WHAT THE TASK ASKS.
Reproduce verbatim the portion of the listing below that begins with the line containing "Considering the points" and continues through the line containing "From the image's perspective, is blue", including both of those lines.
####
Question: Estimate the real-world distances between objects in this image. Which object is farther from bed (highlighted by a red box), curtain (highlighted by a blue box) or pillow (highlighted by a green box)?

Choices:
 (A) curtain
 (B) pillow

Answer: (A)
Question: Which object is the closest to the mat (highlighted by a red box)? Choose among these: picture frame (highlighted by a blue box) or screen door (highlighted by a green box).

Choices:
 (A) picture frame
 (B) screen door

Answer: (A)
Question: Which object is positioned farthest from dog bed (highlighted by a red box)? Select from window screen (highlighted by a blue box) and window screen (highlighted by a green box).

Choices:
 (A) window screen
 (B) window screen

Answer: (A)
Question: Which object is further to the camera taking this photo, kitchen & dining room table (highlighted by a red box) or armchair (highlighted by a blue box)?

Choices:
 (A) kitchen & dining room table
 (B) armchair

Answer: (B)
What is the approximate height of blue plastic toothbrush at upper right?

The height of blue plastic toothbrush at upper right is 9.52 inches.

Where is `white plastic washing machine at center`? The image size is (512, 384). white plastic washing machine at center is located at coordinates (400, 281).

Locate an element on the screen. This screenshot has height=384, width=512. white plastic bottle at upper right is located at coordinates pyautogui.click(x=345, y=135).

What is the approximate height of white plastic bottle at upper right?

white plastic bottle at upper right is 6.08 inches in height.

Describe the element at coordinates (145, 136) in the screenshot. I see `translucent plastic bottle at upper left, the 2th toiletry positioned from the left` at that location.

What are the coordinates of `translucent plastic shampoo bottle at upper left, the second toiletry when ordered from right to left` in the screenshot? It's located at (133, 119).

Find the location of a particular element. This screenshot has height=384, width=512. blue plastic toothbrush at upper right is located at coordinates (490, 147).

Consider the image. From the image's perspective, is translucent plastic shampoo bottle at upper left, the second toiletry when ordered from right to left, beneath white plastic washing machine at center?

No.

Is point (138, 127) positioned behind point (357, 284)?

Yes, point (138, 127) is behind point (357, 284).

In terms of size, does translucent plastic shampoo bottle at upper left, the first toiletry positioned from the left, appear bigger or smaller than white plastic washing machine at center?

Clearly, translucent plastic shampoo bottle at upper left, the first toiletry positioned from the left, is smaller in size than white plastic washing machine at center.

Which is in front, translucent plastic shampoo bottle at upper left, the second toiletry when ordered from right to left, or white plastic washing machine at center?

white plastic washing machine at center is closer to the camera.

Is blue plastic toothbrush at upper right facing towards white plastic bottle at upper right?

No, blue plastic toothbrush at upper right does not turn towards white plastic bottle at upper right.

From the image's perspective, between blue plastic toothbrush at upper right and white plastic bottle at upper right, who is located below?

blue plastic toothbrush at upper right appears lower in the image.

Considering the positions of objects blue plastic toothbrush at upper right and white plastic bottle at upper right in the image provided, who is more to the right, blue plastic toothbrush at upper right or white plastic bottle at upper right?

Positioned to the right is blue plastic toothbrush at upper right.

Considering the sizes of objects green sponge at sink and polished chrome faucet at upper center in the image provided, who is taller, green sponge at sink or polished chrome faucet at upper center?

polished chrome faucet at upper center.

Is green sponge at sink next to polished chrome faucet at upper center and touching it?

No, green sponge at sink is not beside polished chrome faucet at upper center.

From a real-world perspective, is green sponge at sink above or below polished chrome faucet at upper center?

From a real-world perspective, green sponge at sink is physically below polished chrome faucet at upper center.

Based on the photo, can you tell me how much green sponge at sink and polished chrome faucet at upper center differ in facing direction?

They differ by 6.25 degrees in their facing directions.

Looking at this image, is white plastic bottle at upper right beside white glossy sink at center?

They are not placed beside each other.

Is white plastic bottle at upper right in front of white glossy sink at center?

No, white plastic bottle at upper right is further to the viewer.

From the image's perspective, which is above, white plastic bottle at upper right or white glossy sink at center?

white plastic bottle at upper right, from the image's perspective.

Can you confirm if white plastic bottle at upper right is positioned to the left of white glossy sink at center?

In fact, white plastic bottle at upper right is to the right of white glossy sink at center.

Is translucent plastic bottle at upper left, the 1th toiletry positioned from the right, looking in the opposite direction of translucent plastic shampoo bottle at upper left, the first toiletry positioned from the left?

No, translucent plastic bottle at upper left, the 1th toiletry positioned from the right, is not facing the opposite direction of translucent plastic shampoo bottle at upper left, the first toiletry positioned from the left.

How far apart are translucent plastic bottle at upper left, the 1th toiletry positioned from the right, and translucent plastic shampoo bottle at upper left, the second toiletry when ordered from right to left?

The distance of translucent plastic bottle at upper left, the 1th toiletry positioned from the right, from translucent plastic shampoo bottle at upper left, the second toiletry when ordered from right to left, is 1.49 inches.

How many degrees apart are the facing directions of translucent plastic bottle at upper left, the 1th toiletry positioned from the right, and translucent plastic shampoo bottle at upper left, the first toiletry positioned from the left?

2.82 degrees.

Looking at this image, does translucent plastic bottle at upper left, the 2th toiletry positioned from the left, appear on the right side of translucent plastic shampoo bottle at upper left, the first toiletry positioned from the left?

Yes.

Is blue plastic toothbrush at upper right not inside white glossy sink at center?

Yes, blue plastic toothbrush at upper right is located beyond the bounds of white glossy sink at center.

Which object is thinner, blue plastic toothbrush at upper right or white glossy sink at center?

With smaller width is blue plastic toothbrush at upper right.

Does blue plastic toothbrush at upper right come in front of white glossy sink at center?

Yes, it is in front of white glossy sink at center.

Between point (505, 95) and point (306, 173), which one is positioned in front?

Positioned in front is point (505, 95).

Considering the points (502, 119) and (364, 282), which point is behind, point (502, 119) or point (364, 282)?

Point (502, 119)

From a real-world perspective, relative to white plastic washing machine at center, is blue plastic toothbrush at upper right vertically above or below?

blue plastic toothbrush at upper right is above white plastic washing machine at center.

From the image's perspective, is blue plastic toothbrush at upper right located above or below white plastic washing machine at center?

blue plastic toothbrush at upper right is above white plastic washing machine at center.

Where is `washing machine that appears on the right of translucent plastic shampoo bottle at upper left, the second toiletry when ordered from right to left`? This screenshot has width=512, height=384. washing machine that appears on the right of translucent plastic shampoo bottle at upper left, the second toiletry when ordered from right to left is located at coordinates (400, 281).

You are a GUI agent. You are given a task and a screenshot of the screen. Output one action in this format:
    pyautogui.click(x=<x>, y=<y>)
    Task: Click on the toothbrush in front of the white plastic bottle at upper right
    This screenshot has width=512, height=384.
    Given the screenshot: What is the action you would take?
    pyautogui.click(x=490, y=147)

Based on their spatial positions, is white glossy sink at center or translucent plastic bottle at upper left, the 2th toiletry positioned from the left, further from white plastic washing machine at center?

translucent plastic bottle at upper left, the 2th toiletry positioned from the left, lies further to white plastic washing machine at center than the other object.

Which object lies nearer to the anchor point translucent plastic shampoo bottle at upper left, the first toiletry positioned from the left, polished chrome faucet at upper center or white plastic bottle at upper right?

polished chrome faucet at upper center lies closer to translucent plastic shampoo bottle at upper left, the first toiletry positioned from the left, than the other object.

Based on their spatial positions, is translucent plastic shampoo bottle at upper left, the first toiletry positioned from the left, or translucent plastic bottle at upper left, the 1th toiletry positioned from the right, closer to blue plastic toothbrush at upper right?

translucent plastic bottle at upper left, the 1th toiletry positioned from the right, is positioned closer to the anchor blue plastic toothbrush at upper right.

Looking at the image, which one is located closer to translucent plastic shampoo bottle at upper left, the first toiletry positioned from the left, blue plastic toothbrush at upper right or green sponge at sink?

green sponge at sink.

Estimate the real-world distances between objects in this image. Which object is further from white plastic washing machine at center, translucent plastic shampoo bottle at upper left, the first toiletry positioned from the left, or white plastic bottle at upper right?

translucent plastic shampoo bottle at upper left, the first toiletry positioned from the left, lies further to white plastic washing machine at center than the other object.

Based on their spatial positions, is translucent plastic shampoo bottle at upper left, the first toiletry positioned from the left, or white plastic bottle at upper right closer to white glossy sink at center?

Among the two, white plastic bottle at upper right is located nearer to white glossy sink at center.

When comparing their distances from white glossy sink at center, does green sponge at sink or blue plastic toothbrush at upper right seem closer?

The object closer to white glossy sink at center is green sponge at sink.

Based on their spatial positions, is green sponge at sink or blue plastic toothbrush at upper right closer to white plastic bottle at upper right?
####
RESPONSE TO THIS EXERCISE.
Considering the points (502, 119) and (364, 282), which point is behind, point (502, 119) or point (364, 282)?

Point (502, 119)

From a real-world perspective, relative to white plastic washing machine at center, is blue plastic toothbrush at upper right vertically above or below?

blue plastic toothbrush at upper right is above white plastic washing machine at center.

From the image's perspective, is blue plastic toothbrush at upper right located above or below white plastic washing machine at center?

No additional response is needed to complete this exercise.